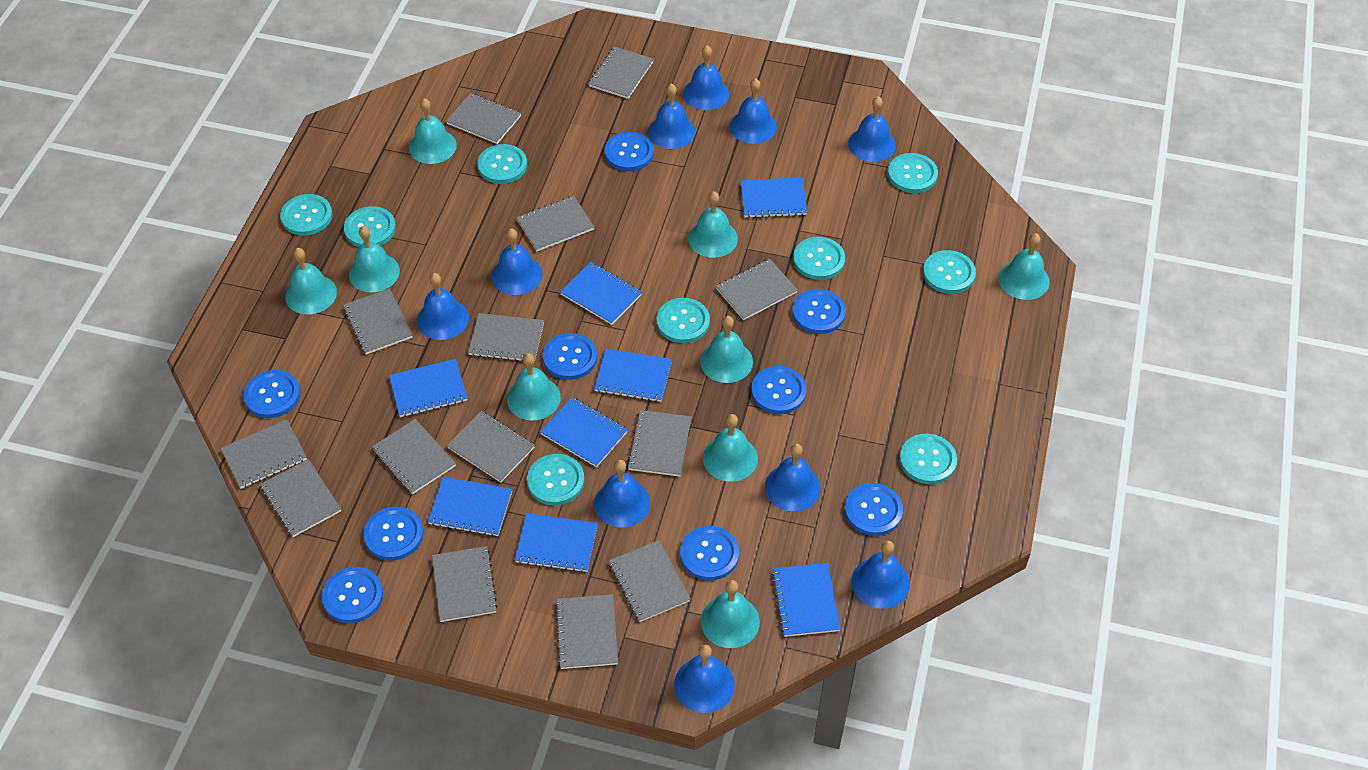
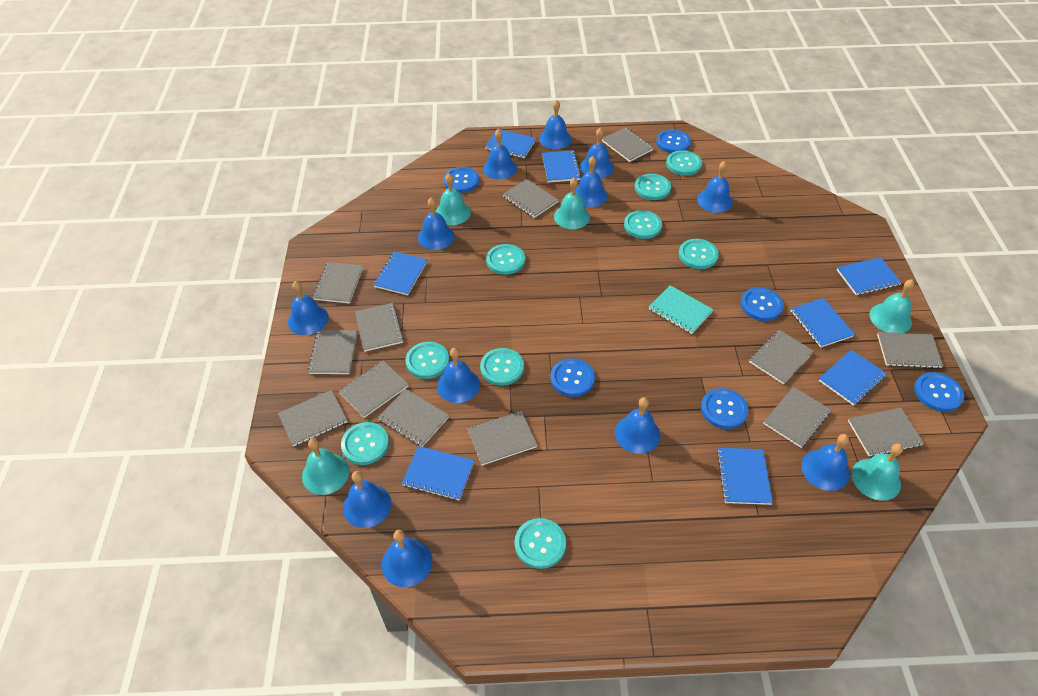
blue bell: 10 -> 12
blue button: 9 -> 6
grey notebook: 14 -> 13
turquoise bell: 9 -> 5
turquoise notebook: 0 -> 1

-=-=-

Instructions for the task: Exclude the pictures, and transcribe all of the material exactly.

Exercise response:
blue bell: 10 -> 12
blue button: 9 -> 6
grey notebook: 14 -> 13
turquoise bell: 9 -> 5
turquoise notebook: 0 -> 1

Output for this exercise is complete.